● **Exercise requirements**:
Take the lines below between the one holding "camera: 25 degrees right, 0 degrees up" and the one holding "(446, 246) = (395, 197): yellow", inclusive, and copy them exactly. Add nothing.

● **Exercise materials**:
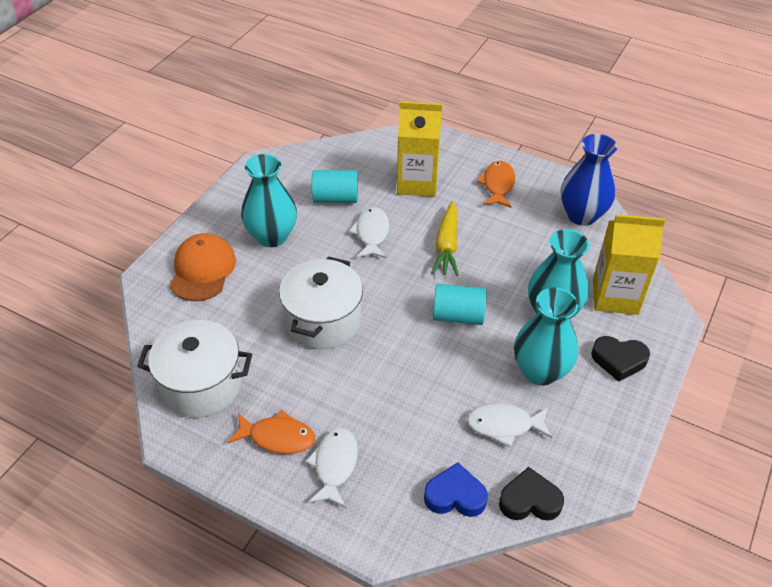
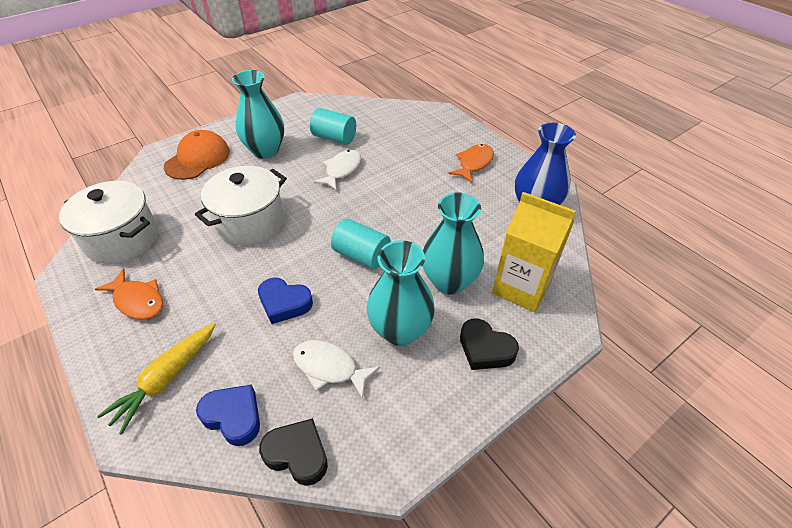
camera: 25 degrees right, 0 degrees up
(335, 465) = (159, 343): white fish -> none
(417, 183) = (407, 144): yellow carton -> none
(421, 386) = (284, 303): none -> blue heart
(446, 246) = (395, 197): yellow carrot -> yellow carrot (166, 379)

==

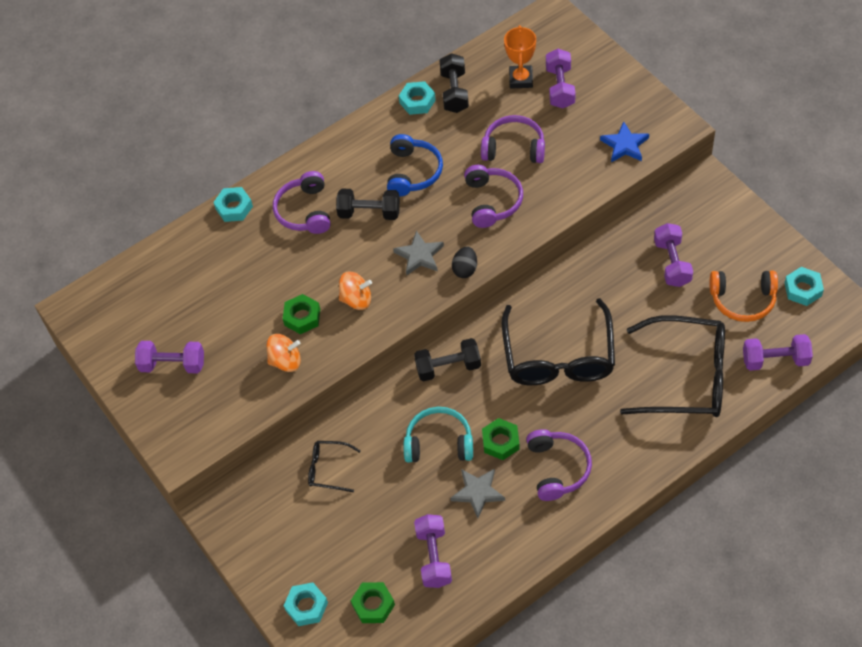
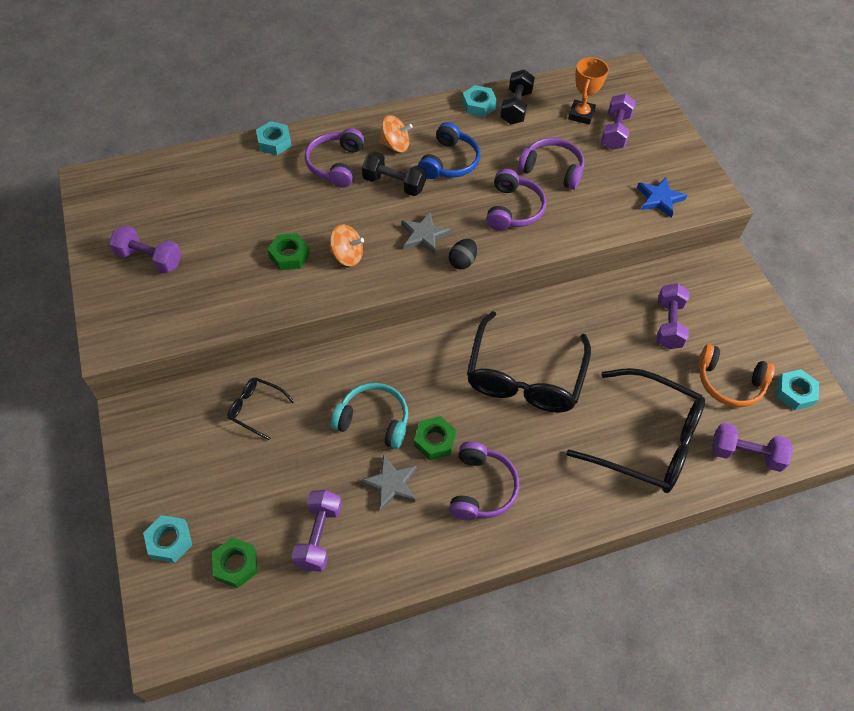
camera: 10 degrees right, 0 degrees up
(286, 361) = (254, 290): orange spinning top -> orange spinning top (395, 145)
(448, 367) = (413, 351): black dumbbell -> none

● **Response to the exercise**:
camera: 25 degrees right, 0 degrees up
(335, 465) = (159, 343): white fish -> none
(417, 183) = (407, 144): yellow carton -> none
(421, 386) = (284, 303): none -> blue heart
(446, 246) = (395, 197): yellow carrot -> yellow carrot (166, 379)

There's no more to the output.